**WORK ORDER:** The answer must be every line of the records in which the string "none" appears.

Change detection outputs
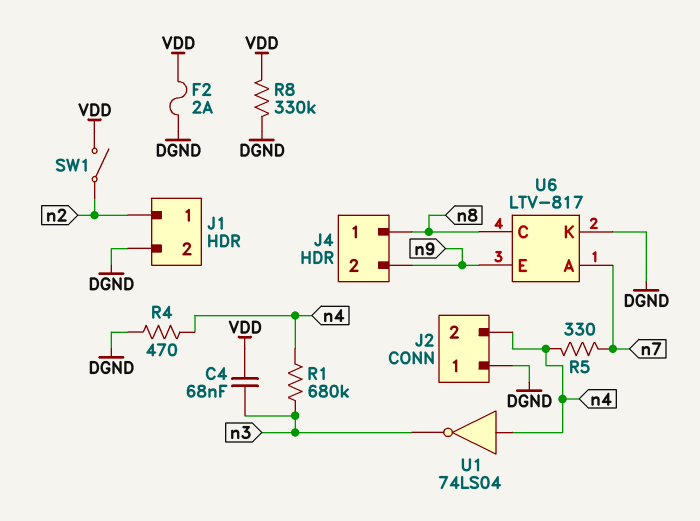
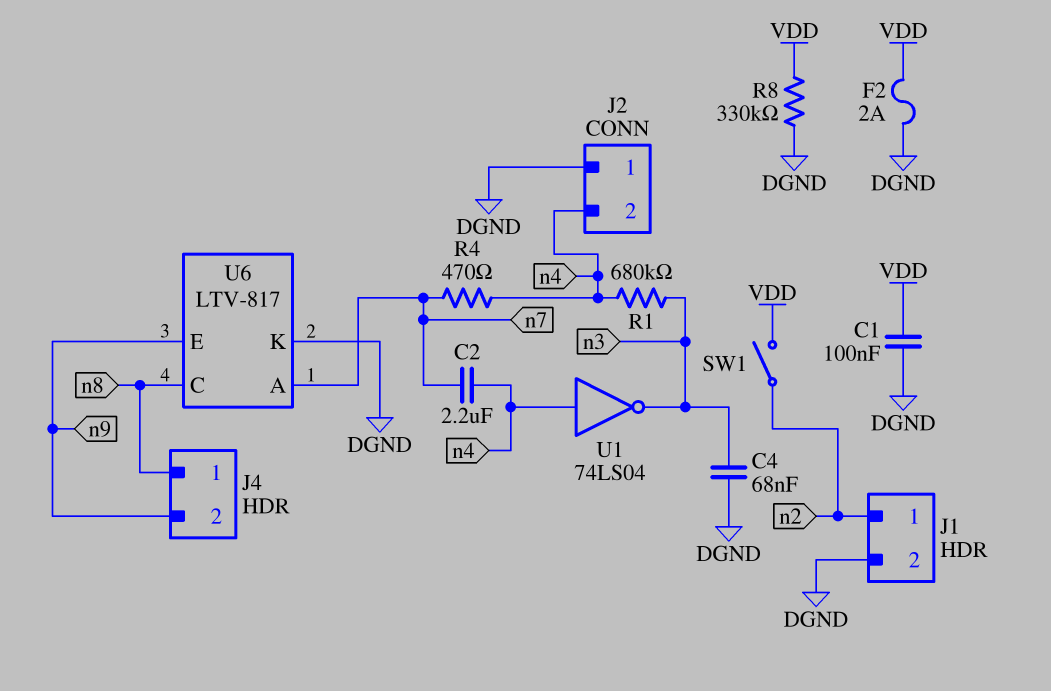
C1: none -> 100nF (DGND, VDD)
C2: none -> 2.2uF (n4, n7)
C4: 68nF (VDD, n3) -> 68nF (DGND, n3)
R4: 470 (DGND, n4) -> 470 (n4, n7)
R5: 330 (n4, n7) -> none

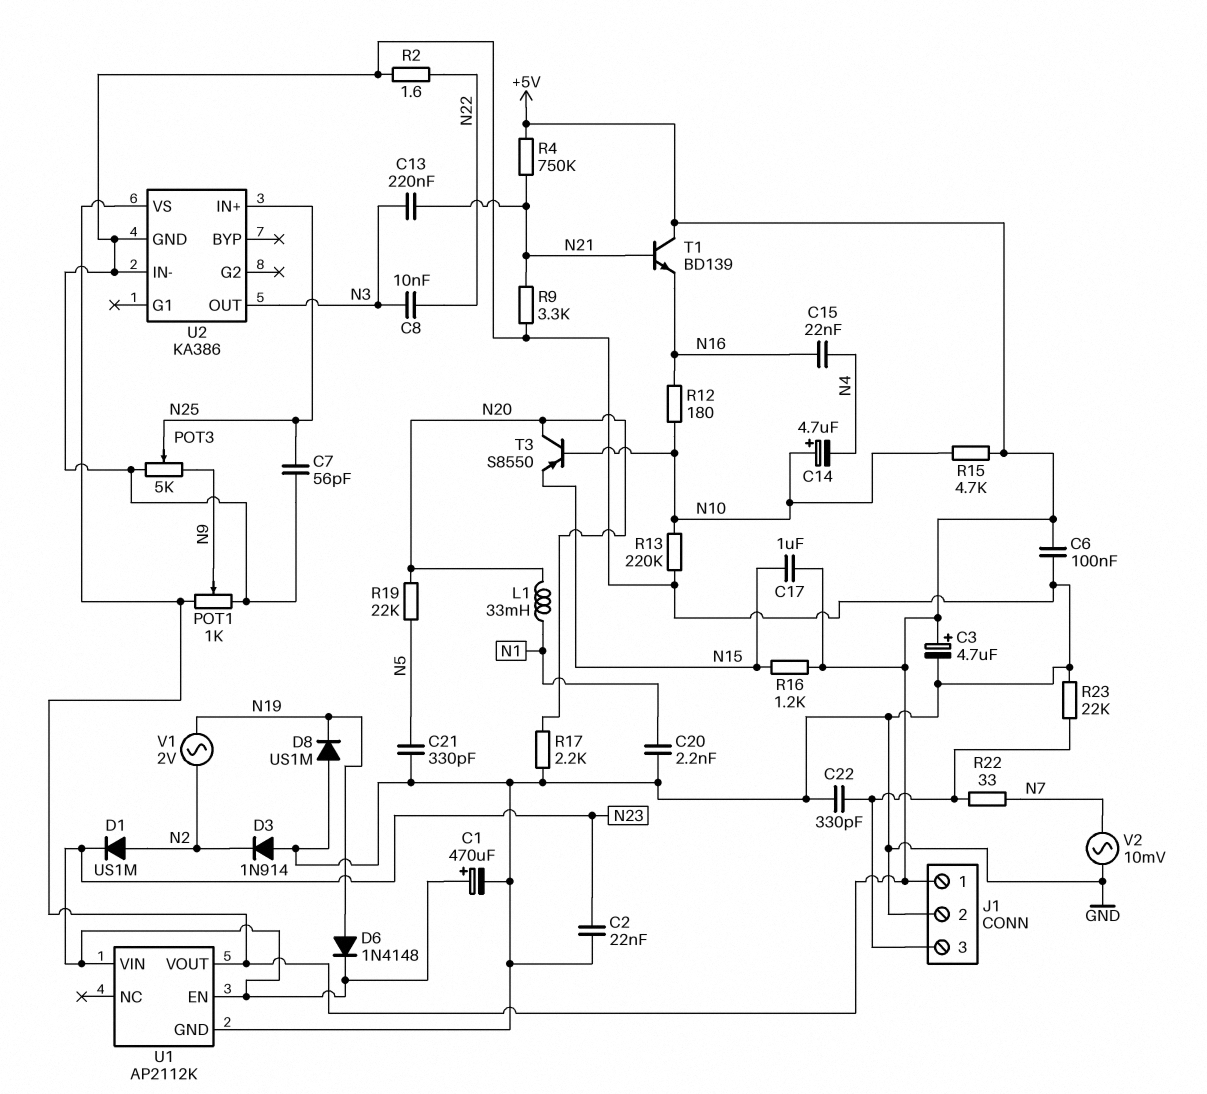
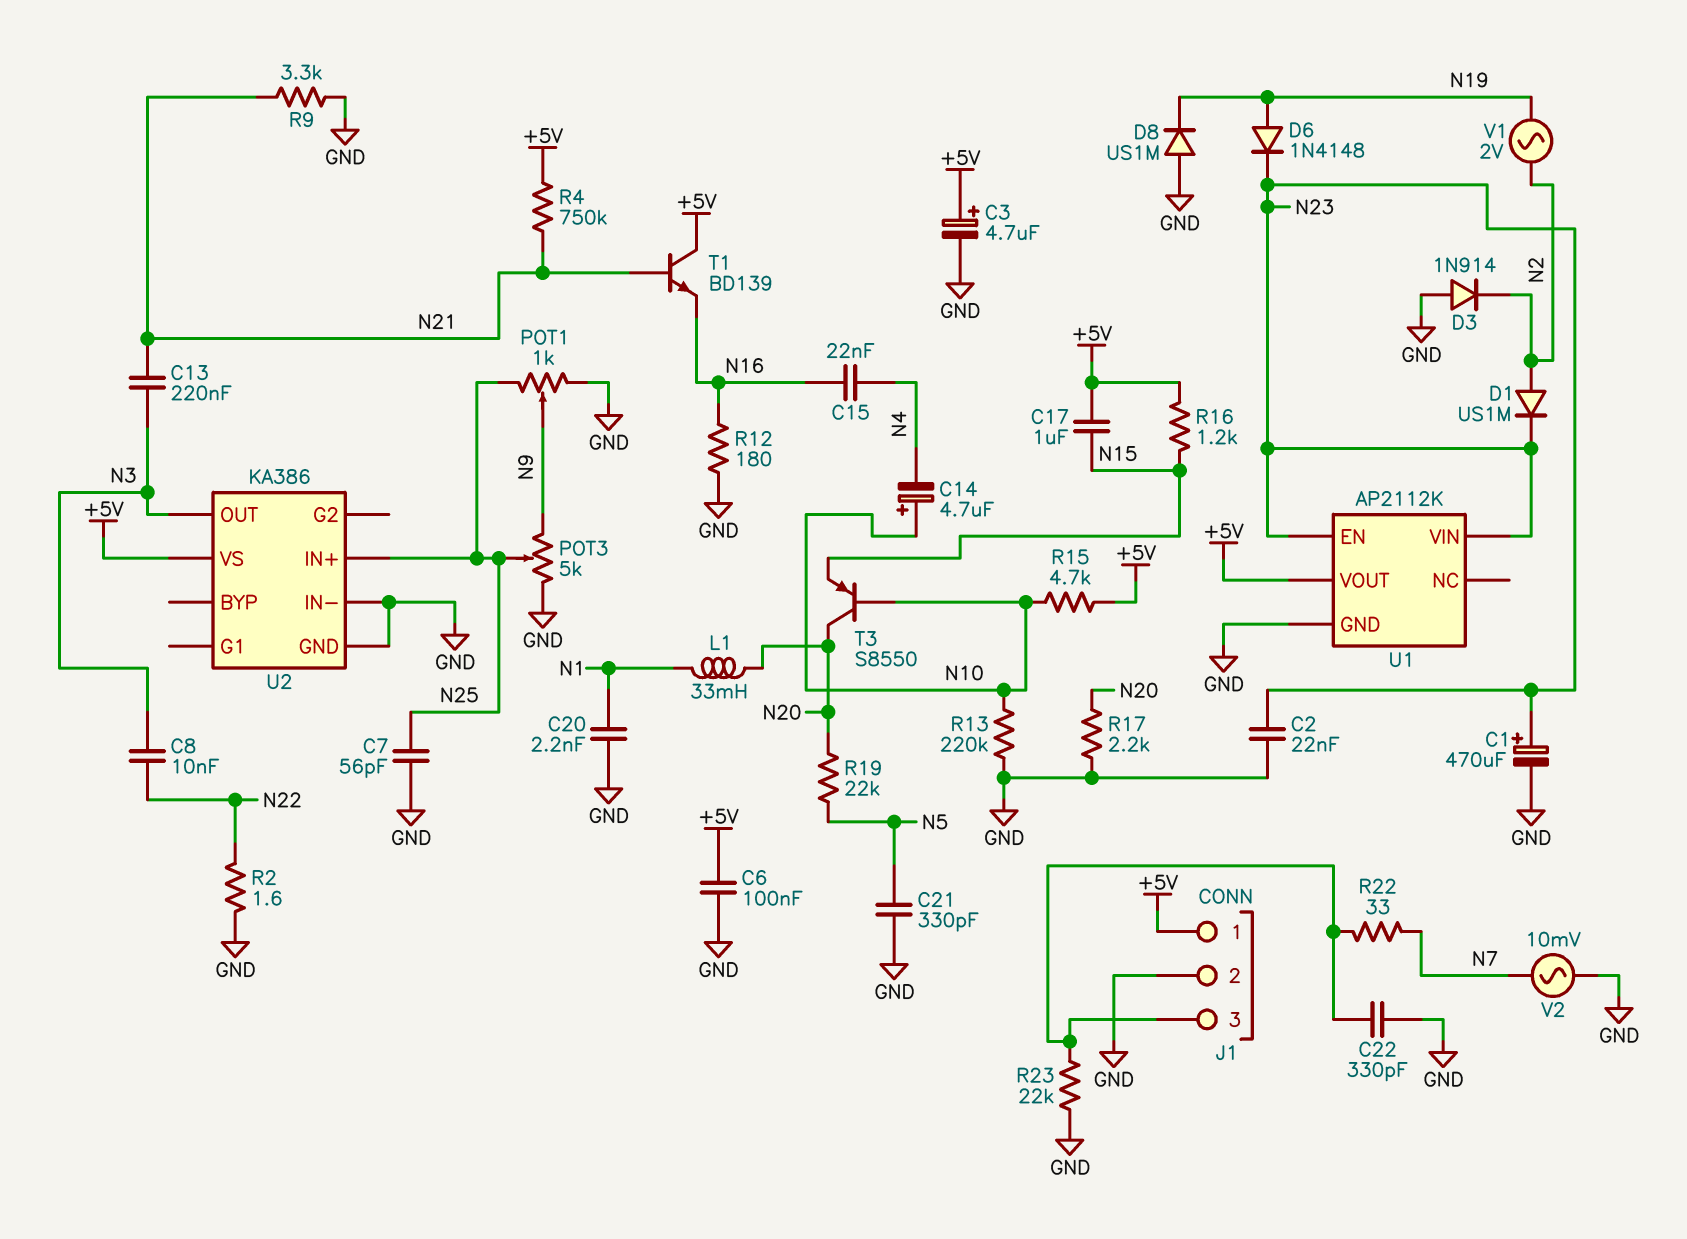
POT1: 1k (+5V, GND, wiper N9) -> 1k (GND, N25, wiper N9)
R12: 180 (N10, N16) -> 180 (GND, N16)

**EXERCISE RESULT:**
C1: none -> 100nF (DGND, VDD)
C2: none -> 2.2uF (n4, n7)
R5: 330 (n4, n7) -> none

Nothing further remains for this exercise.